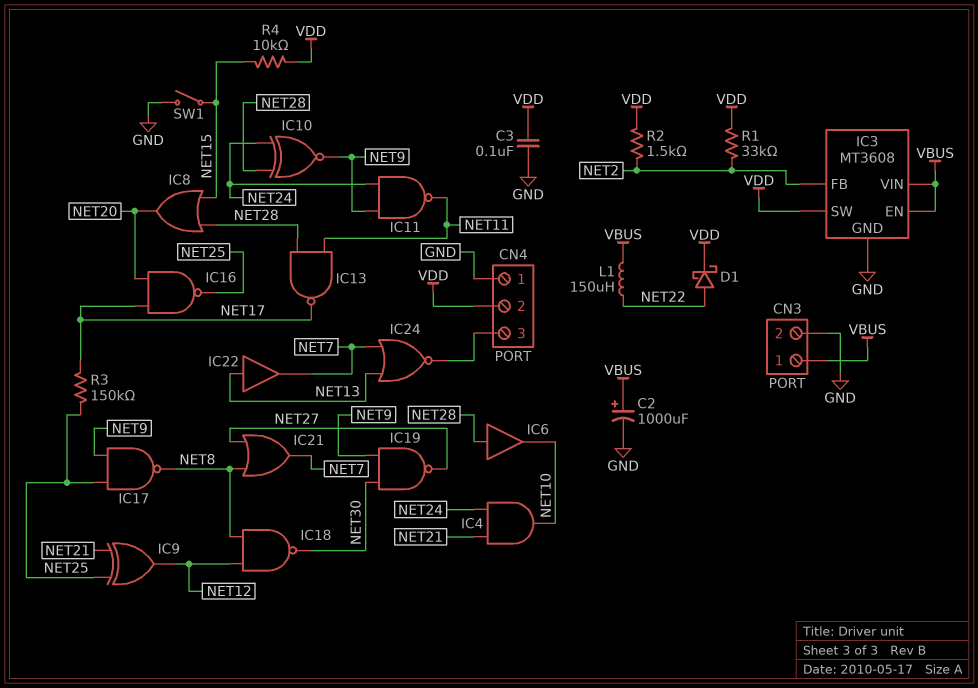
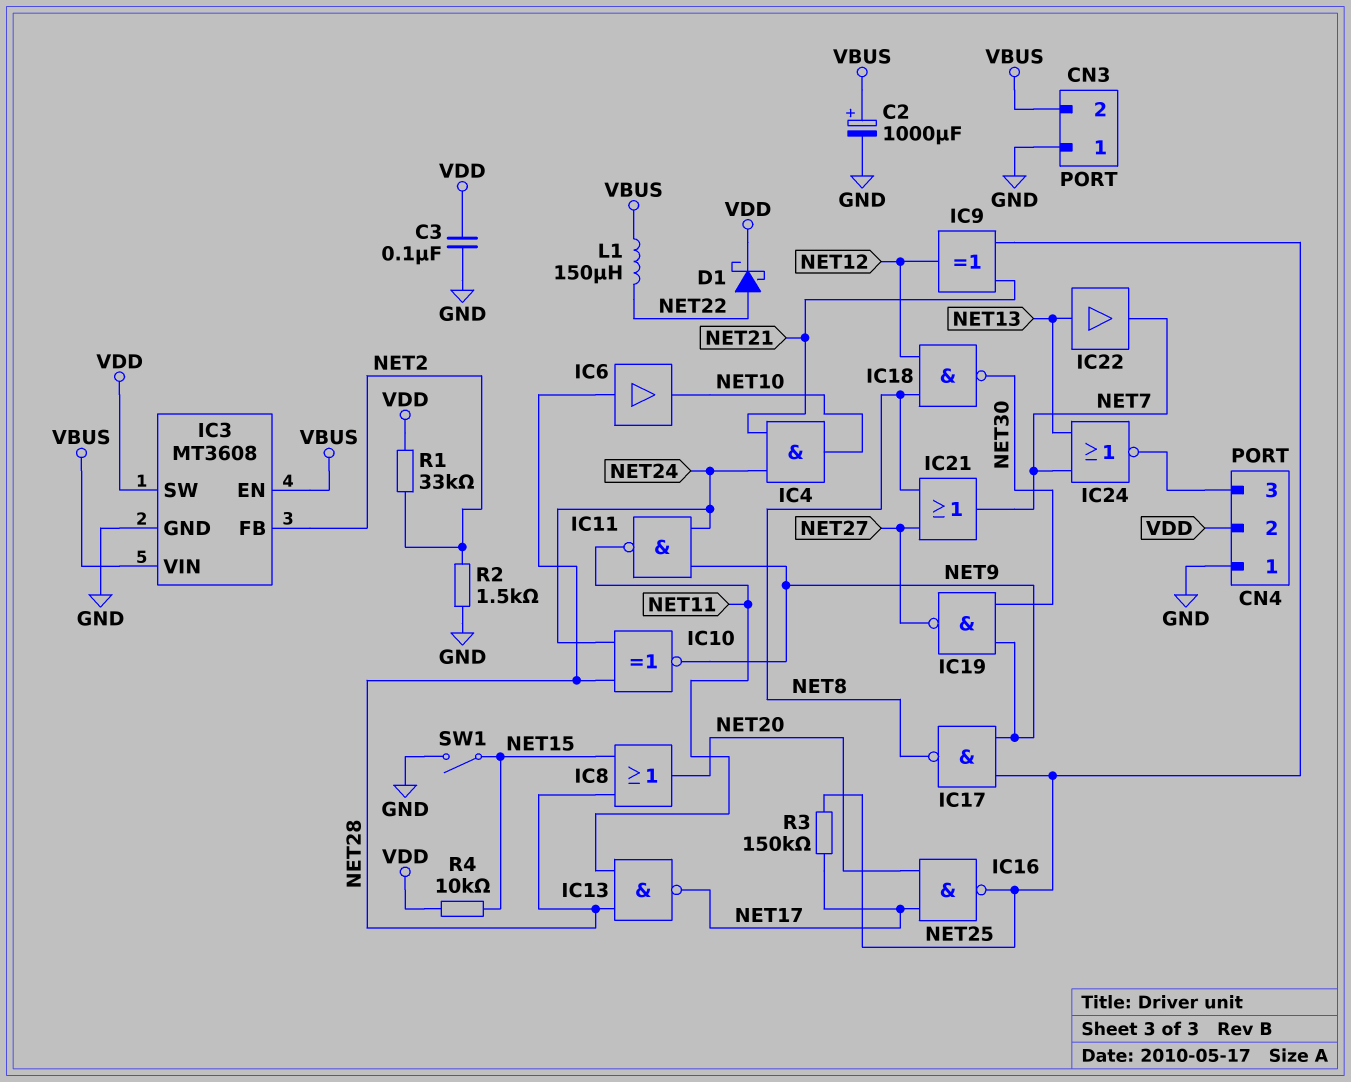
CN3 pin 1: VBUS -> GND
CN3 pin 2: GND -> VBUS
R2: 1.5k (NET2, VDD) -> 1.5k (GND, NET2)

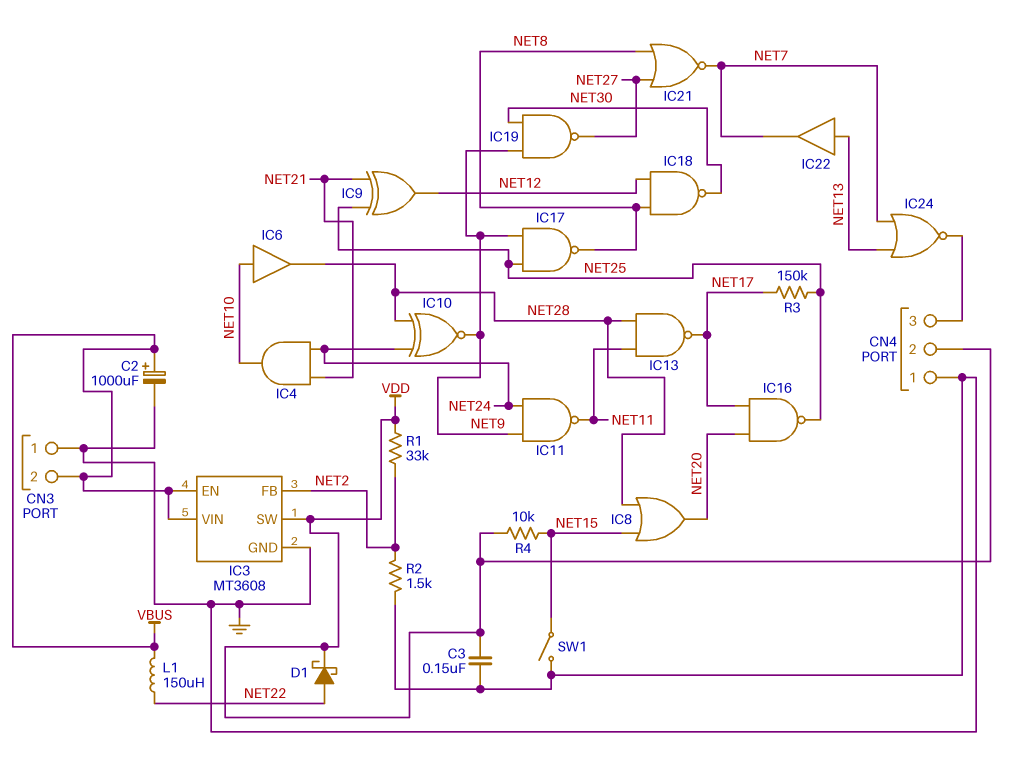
C3: 100nF (GND, VDD) -> 150nF (GND, VDD)
IC6: buffer (in NET28, out NET10) -> buffer (in NET10, out NET28)
IC21: OR (in NET8, in NET27, out NET7) -> NOR (in NET8, in NET27, out NET7)

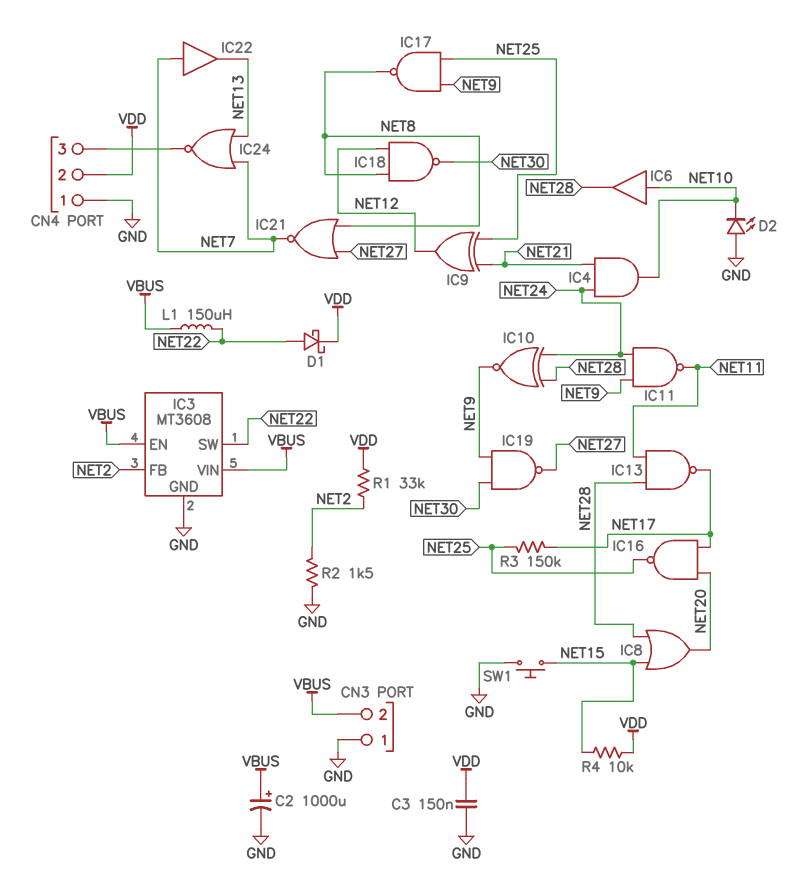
D2: none -> LED (A GND, K NET10)
IC3 pin SW: VDD -> NET22
IC22: buffer (in NET13, out NET7) -> buffer (in NET7, out NET13)
SW1: switch (GND, NET15) -> button (GND, NET15)

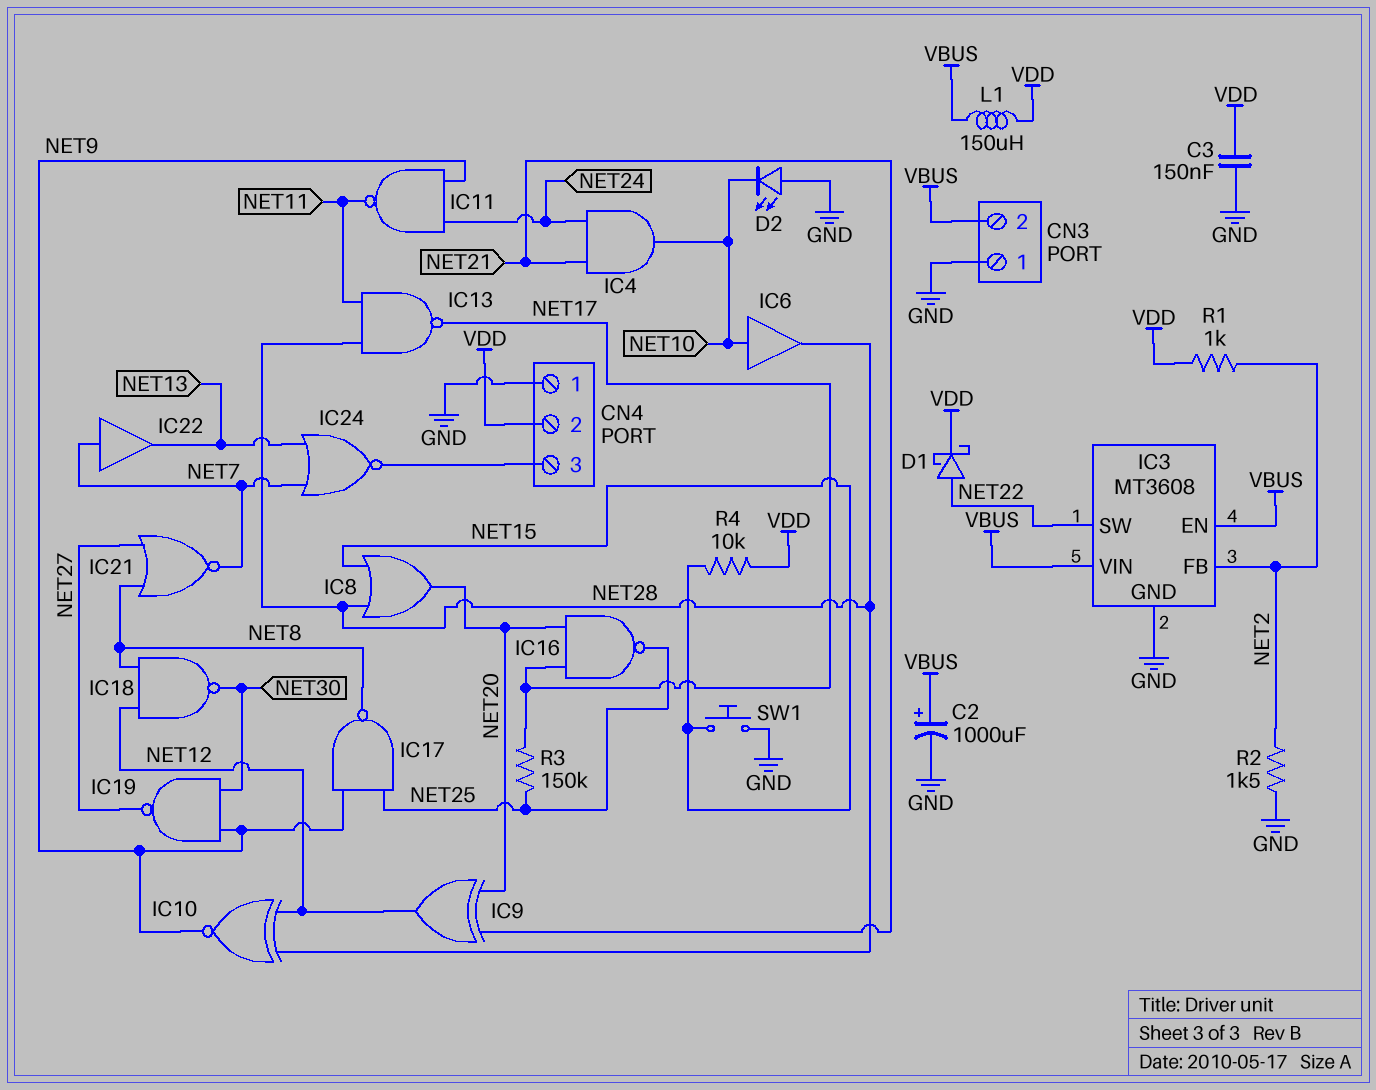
IC9: XOR (in NET21, in NET25, out NET12) -> XOR (in NET20, in NET21, out NET12)
IC10: XNOR (in NET24, in NET28, out NET9) -> XNOR (in NET12, in NET28, out NET9)
L1: 150uH (NET22, VBUS) -> 150uH (VBUS, VDD)
R1: 33k (NET2, VDD) -> 1k (NET2, VDD)

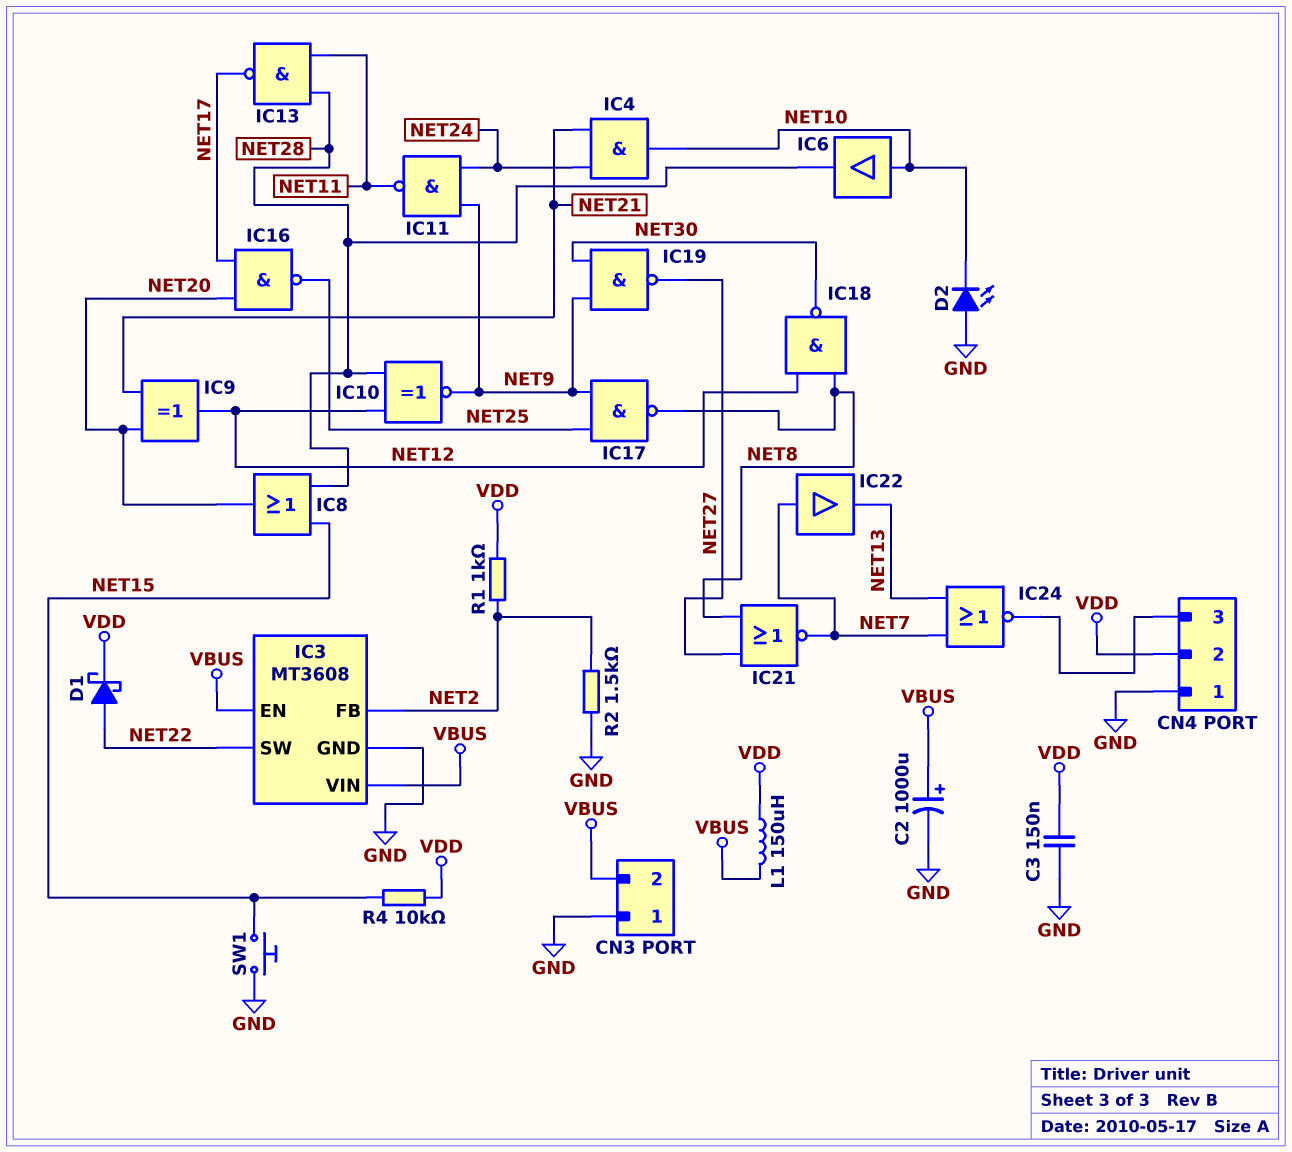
R3: 150k (NET17, NET25) -> none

*WHAT YOU NEED TO DO*
Begin at the line containing "R1: 33k (NET2, VDD) -> 1k (NET2, VDD)" and copy every line through the end of the data above exactly, omitting the pictures.

*SOLVED PROBLEM*
R1: 33k (NET2, VDD) -> 1k (NET2, VDD)

R3: 150k (NET17, NET25) -> none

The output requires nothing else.